ABOUT THIS EXERCISE: All the data below goes into the copy word for word, but the pictures don't.

EXTRACTED MATERIAL:
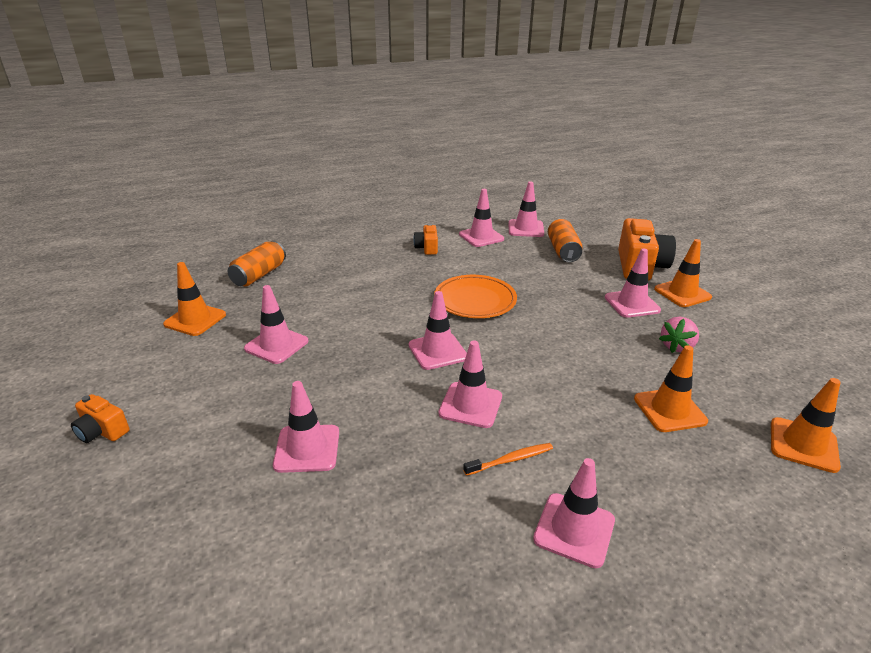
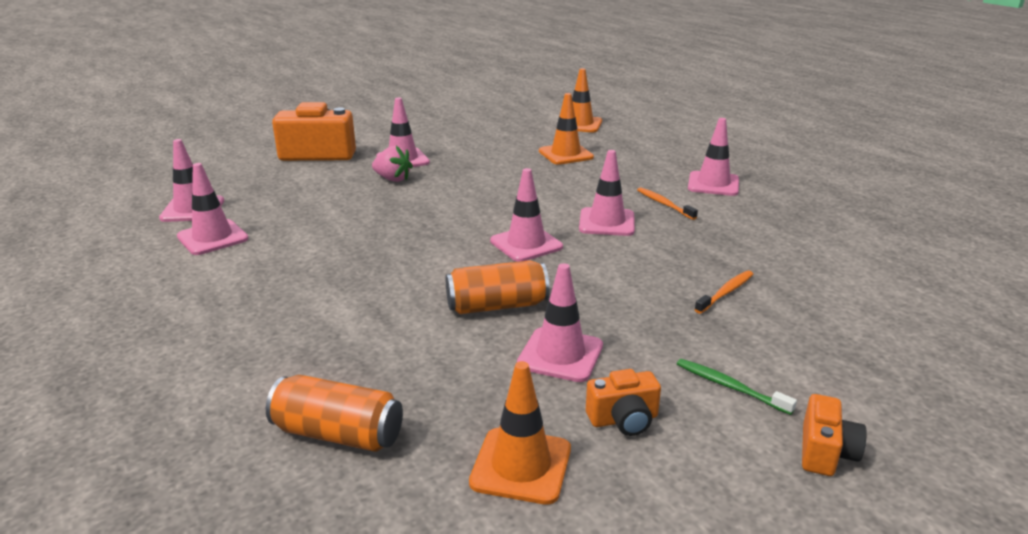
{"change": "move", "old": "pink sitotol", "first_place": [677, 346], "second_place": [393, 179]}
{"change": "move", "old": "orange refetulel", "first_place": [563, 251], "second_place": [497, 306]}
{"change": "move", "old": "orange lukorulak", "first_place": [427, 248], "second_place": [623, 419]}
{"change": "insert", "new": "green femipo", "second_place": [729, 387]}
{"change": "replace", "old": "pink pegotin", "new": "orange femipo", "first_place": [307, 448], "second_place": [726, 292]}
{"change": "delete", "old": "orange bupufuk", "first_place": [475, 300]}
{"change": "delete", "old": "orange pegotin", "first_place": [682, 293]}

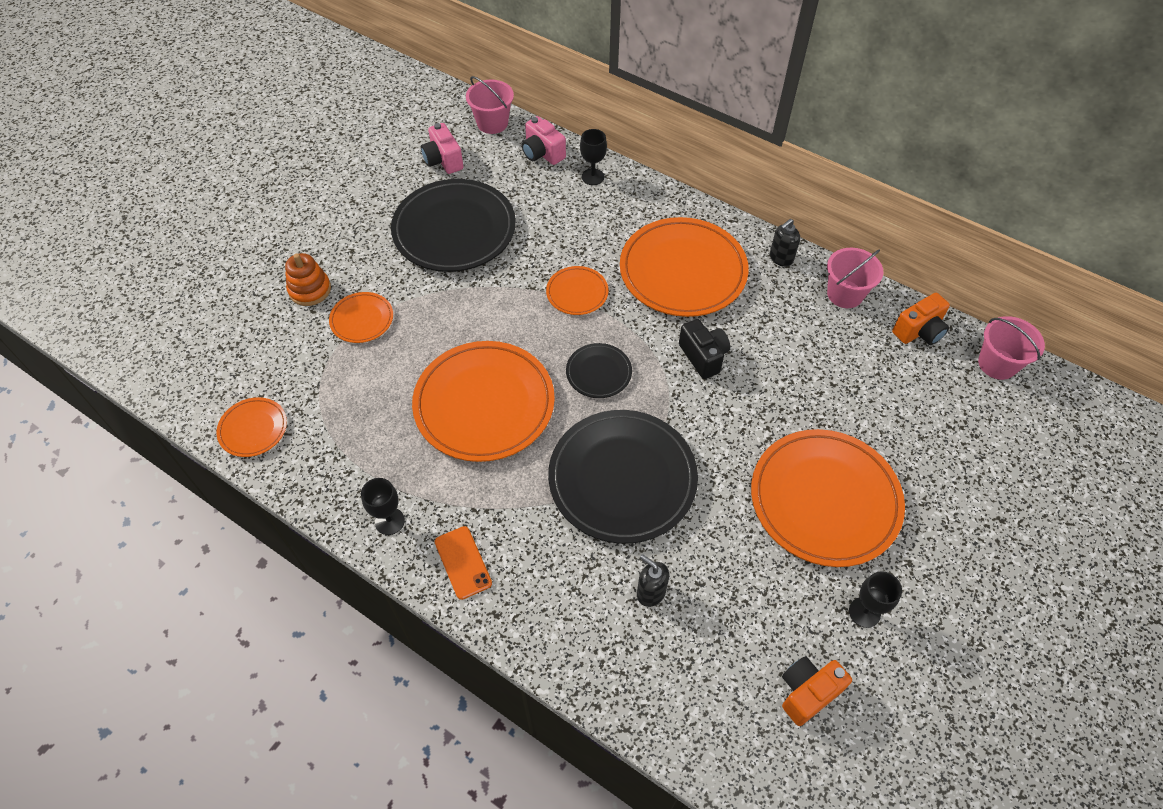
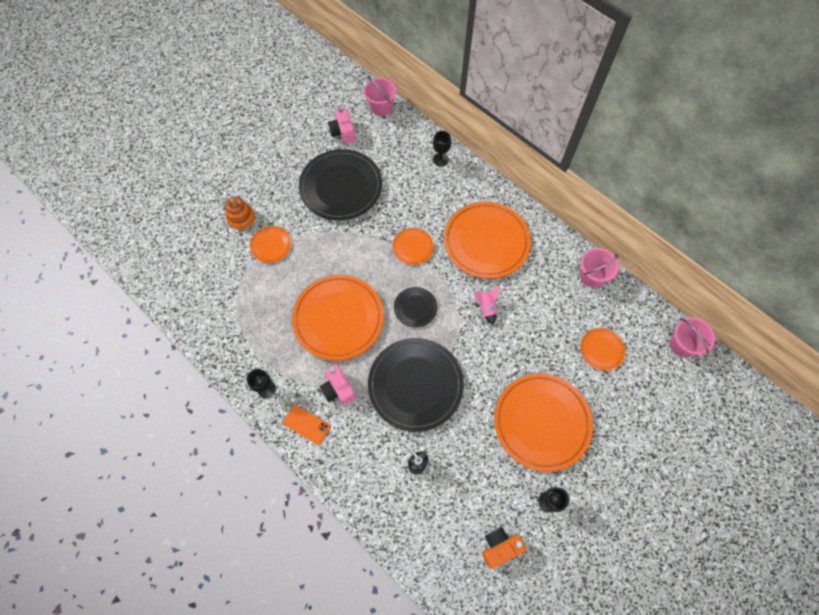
{"change": "rotate", "old": "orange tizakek", "first_place": [463, 562], "second_place": [306, 424], "degrees": -45}
{"change": "move", "old": "pink lukorulak", "first_place": [542, 153], "second_place": [338, 389]}
{"change": "replace", "old": "black lukorulak", "new": "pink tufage", "first_place": [703, 356], "second_place": [486, 307]}
{"change": "move", "old": "orange bupufuk", "first_place": [253, 429], "second_place": [601, 349]}
{"change": "delete", "old": "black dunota", "first_place": [781, 258]}
{"change": "delete", "old": "orange lukorulak", "first_place": [919, 331]}

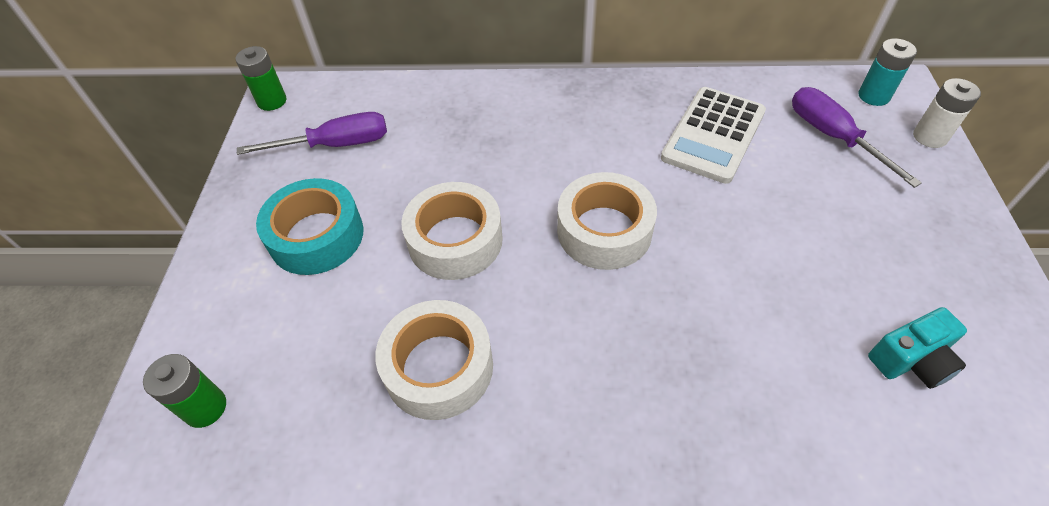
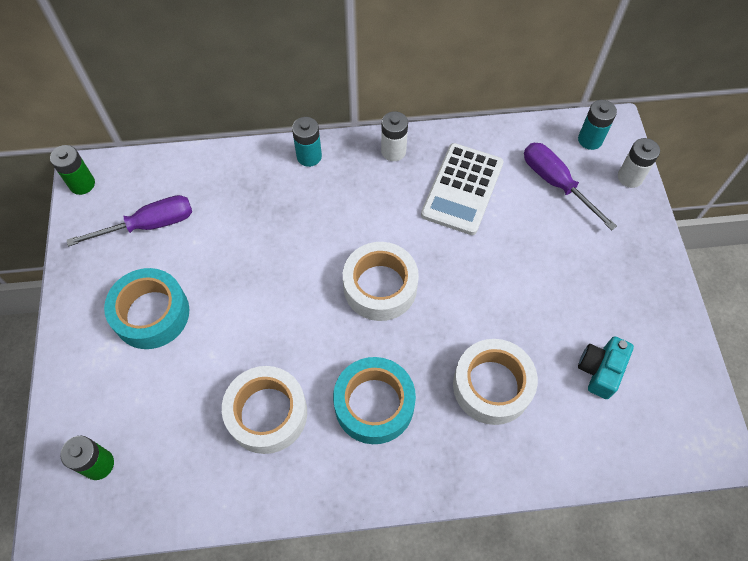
{"change": "insert", "new": "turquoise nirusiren", "second_place": [309, 156]}
{"change": "insert", "new": "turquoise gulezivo", "second_place": [374, 404]}
{"change": "insert", "new": "white nirusiren", "second_place": [393, 151]}
{"change": "move", "old": "white gulezivo", "first_place": [455, 240], "second_place": [492, 386]}
{"change": "rotate", "old": "turquoise lukorulak", "first_place": [911, 360], "second_place": [600, 370], "degrees": 150}

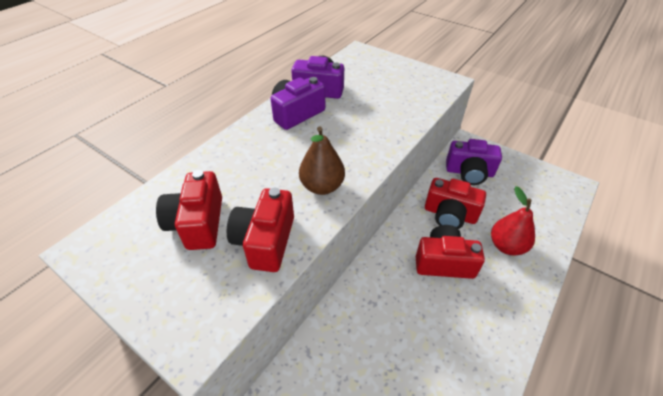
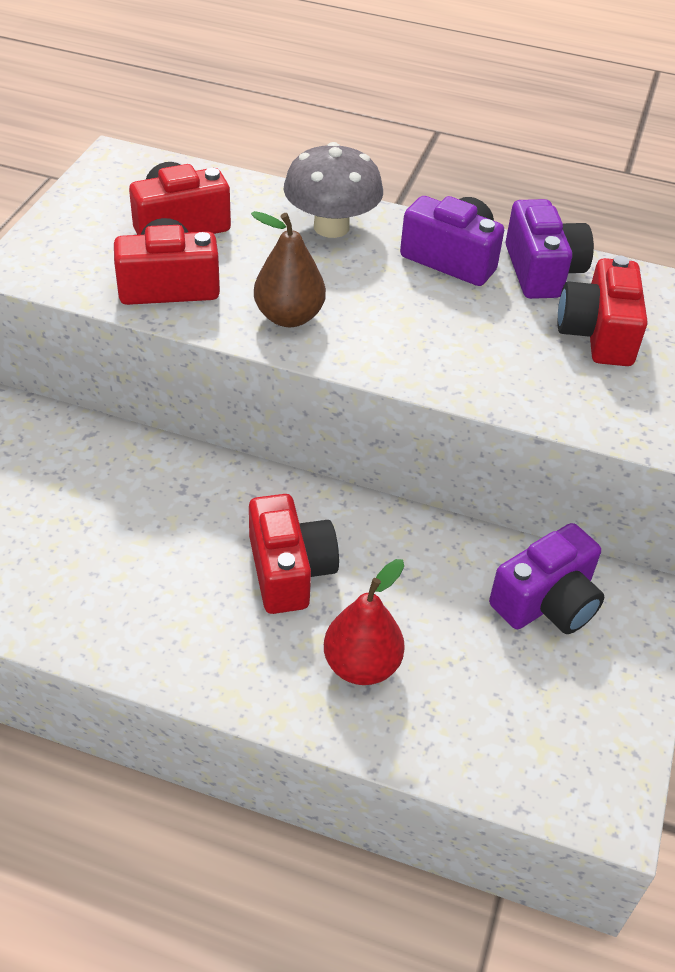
{"change": "insert", "new": "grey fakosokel", "second_place": [331, 227]}
{"change": "rotate", "old": "purple lukorulak", "first_place": [469, 172], "second_place": [546, 602], "degrees": -120}
{"change": "move", "old": "red lukorulak", "first_place": [449, 214], "second_place": [598, 334]}

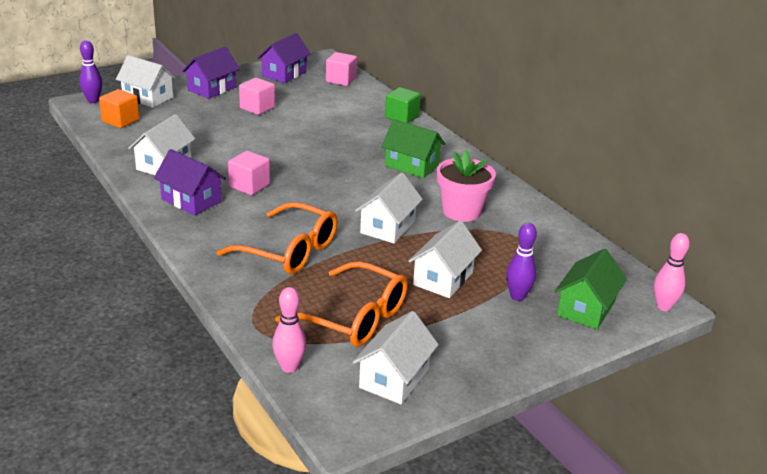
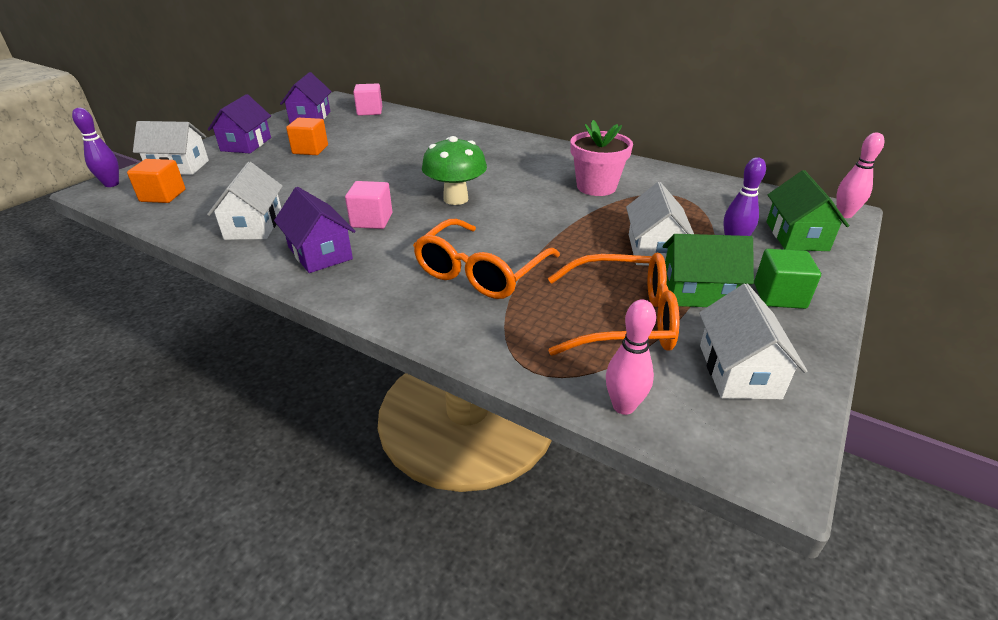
{"change": "rotate", "old": "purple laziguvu", "first_place": [191, 200], "second_place": [320, 253], "degrees": 45}
{"change": "recolor", "old": "pink vazikoma", "new": "orange vazikoma", "first_place": [257, 108], "second_place": [310, 150]}
{"change": "rotate", "old": "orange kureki", "first_place": [289, 251], "second_place": [480, 272], "degrees": 120}
{"change": "insert", "new": "green fakosokel", "second_place": [455, 199]}
{"change": "move", "old": "green laziguvu", "first_place": [412, 165], "second_place": [698, 292]}
{"change": "move", "old": "green vazikoma", "first_place": [402, 117], "second_place": [779, 296]}
{"change": "delete", "old": "white laziguvu", "first_place": [387, 227]}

RESPONSE TO THIS TASK:
{"change": "move", "old": "pink sitotol", "first_place": [677, 346], "second_place": [393, 179]}
{"change": "move", "old": "orange refetulel", "first_place": [563, 251], "second_place": [497, 306]}
{"change": "move", "old": "orange lukorulak", "first_place": [427, 248], "second_place": [623, 419]}
{"change": "insert", "new": "green femipo", "second_place": [729, 387]}
{"change": "replace", "old": "pink pegotin", "new": "orange femipo", "first_place": [307, 448], "second_place": [726, 292]}
{"change": "delete", "old": "orange bupufuk", "first_place": [475, 300]}
{"change": "delete", "old": "orange pegotin", "first_place": [682, 293]}

{"change": "rotate", "old": "orange tizakek", "first_place": [463, 562], "second_place": [306, 424], "degrees": -45}
{"change": "move", "old": "pink lukorulak", "first_place": [542, 153], "second_place": [338, 389]}
{"change": "replace", "old": "black lukorulak", "new": "pink tufage", "first_place": [703, 356], "second_place": [486, 307]}
{"change": "move", "old": "orange bupufuk", "first_place": [253, 429], "second_place": [601, 349]}
{"change": "delete", "old": "black dunota", "first_place": [781, 258]}
{"change": "delete", "old": "orange lukorulak", "first_place": [919, 331]}

{"change": "insert", "new": "turquoise nirusiren", "second_place": [309, 156]}
{"change": "insert", "new": "turquoise gulezivo", "second_place": [374, 404]}
{"change": "insert", "new": "white nirusiren", "second_place": [393, 151]}
{"change": "move", "old": "white gulezivo", "first_place": [455, 240], "second_place": [492, 386]}
{"change": "rotate", "old": "turquoise lukorulak", "first_place": [911, 360], "second_place": [600, 370], "degrees": 150}

{"change": "insert", "new": "grey fakosokel", "second_place": [331, 227]}
{"change": "rotate", "old": "purple lukorulak", "first_place": [469, 172], "second_place": [546, 602], "degrees": -120}
{"change": "move", "old": "red lukorulak", "first_place": [449, 214], "second_place": [598, 334]}

{"change": "rotate", "old": "purple laziguvu", "first_place": [191, 200], "second_place": [320, 253], "degrees": 45}
{"change": "recolor", "old": "pink vazikoma", "new": "orange vazikoma", "first_place": [257, 108], "second_place": [310, 150]}
{"change": "rotate", "old": "orange kureki", "first_place": [289, 251], "second_place": [480, 272], "degrees": 120}
{"change": "insert", "new": "green fakosokel", "second_place": [455, 199]}
{"change": "move", "old": "green laziguvu", "first_place": [412, 165], "second_place": [698, 292]}
{"change": "move", "old": "green vazikoma", "first_place": [402, 117], "second_place": [779, 296]}
{"change": "delete", "old": "white laziguvu", "first_place": [387, 227]}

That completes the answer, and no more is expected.